===== PROVIDED DATA
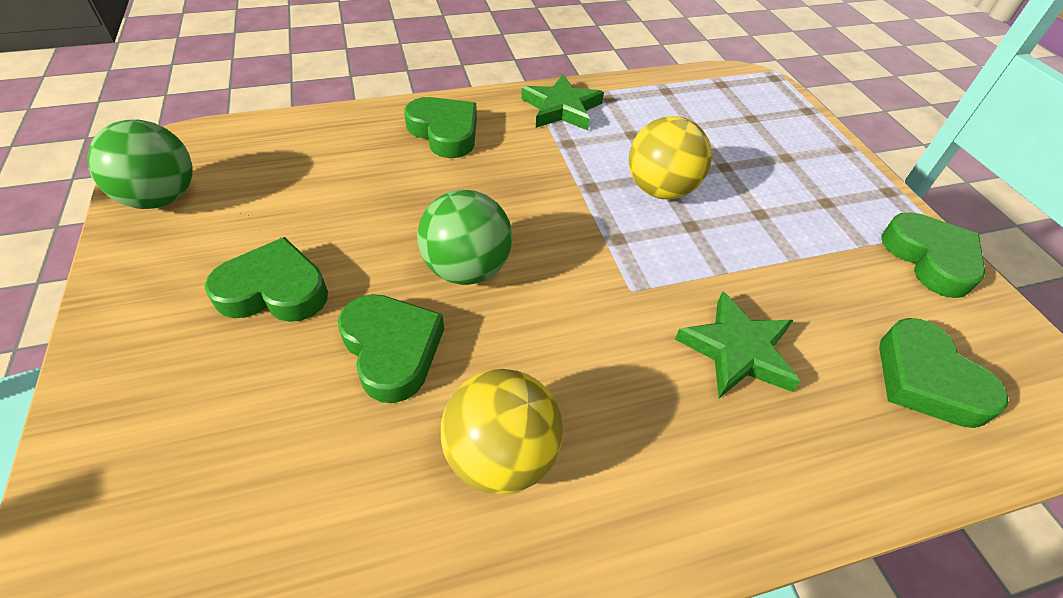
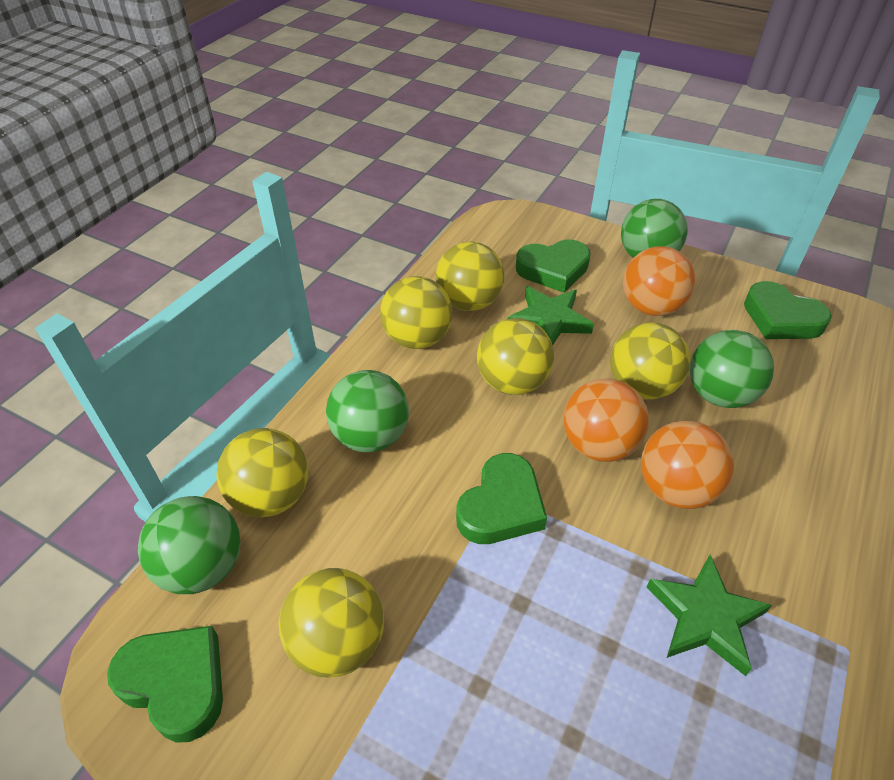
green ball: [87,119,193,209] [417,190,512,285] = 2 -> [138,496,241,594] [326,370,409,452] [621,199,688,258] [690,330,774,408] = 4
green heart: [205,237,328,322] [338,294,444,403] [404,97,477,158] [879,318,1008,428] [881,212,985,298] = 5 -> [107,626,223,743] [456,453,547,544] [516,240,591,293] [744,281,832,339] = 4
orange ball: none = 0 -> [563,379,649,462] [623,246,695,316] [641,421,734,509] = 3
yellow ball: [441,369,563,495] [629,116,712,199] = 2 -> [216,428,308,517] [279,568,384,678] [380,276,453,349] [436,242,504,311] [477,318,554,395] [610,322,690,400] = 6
==========
===== PROVIDED DATA
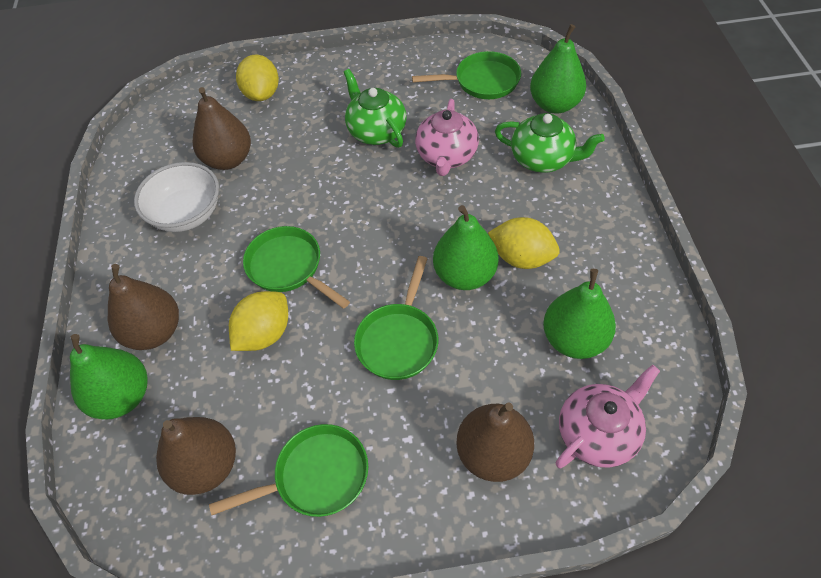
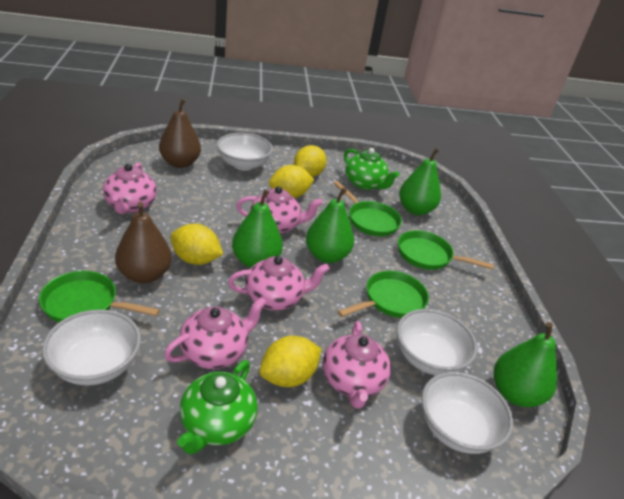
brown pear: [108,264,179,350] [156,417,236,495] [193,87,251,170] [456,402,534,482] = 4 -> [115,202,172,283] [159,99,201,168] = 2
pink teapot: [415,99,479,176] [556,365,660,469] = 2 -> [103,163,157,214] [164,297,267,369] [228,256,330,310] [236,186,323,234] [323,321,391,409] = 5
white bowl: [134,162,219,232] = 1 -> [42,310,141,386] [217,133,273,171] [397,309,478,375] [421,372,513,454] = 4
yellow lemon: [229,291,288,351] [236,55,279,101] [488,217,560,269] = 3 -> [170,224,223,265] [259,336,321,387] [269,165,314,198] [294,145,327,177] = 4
==========
## JOB ITEM
Precisely the lines between those holding "white bowl: [134,162,219,232]" and "yellow lemon: [229,291,288,351]", inclusive, are to be reproduced from the listing above, with nothing added.

## EXERCISE OUTPUT
white bowl: [134,162,219,232] = 1 -> [42,310,141,386] [217,133,273,171] [397,309,478,375] [421,372,513,454] = 4
yellow lemon: [229,291,288,351] [236,55,279,101] [488,217,560,269] = 3 -> [170,224,223,265] [259,336,321,387] [269,165,314,198] [294,145,327,177] = 4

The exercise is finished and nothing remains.